(Object state comparisons)
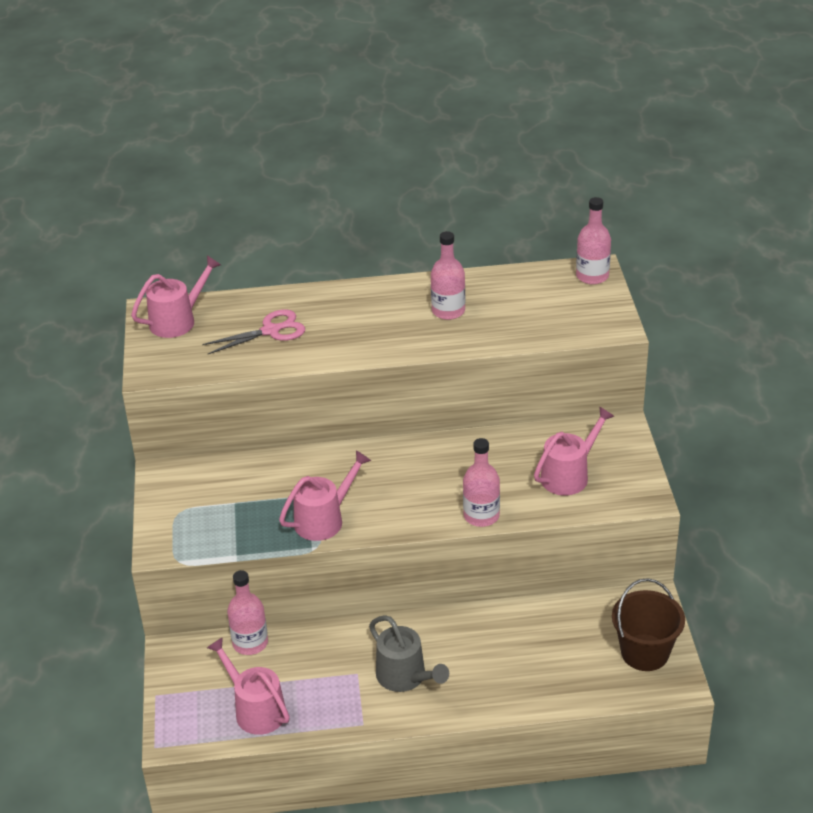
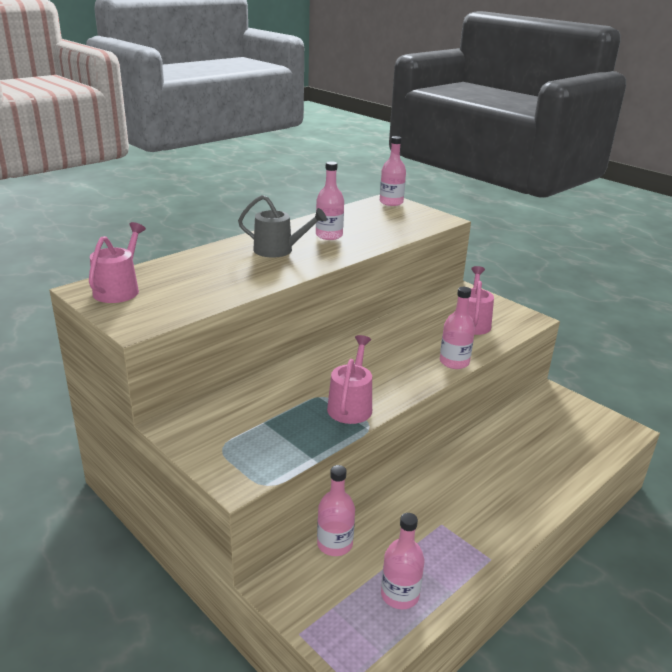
camera: 40 degrees left, 10 degrees down
(256, 709) = (400, 595): pink watering can -> pink bottle
(270, 331) = (211, 275): pink scissors -> none
(405, 677) = (476, 509): grey watering can -> grey watering can (278, 250)
(645, 652) = (589, 422): brown bucket -> none

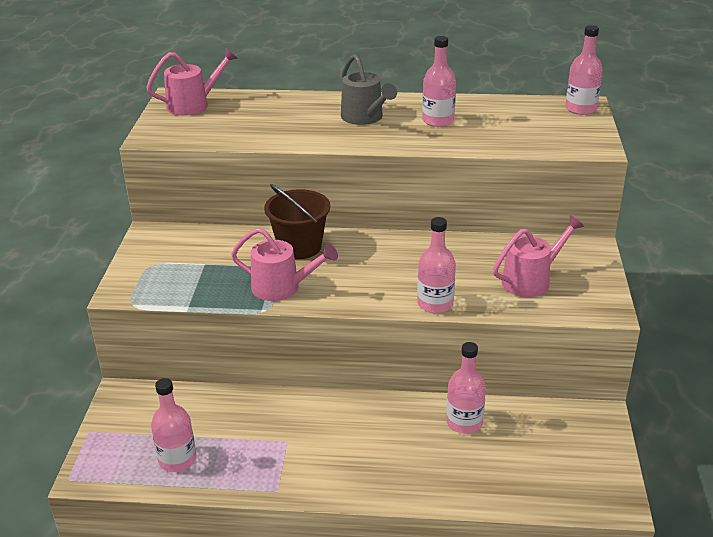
camera: 50 degrees right, 5 degrees up
(309, 373) = (299, 247): none -> brown bucket
(334, 544) = (195, 398): pink bottle -> pink bottle (464, 422)
(351, 405) = (282, 288): pink watering can -> pink watering can turned 45 degrees clockwise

• **YOUR GOAL**
The answer should hold the lines from the one containing "(309, 373) = (299, 247): none -> brown bucket" through the end of the entries above, set down exactly, with both ends included.

• **OUTPUT BELOW**
(309, 373) = (299, 247): none -> brown bucket
(334, 544) = (195, 398): pink bottle -> pink bottle (464, 422)
(351, 405) = (282, 288): pink watering can -> pink watering can turned 45 degrees clockwise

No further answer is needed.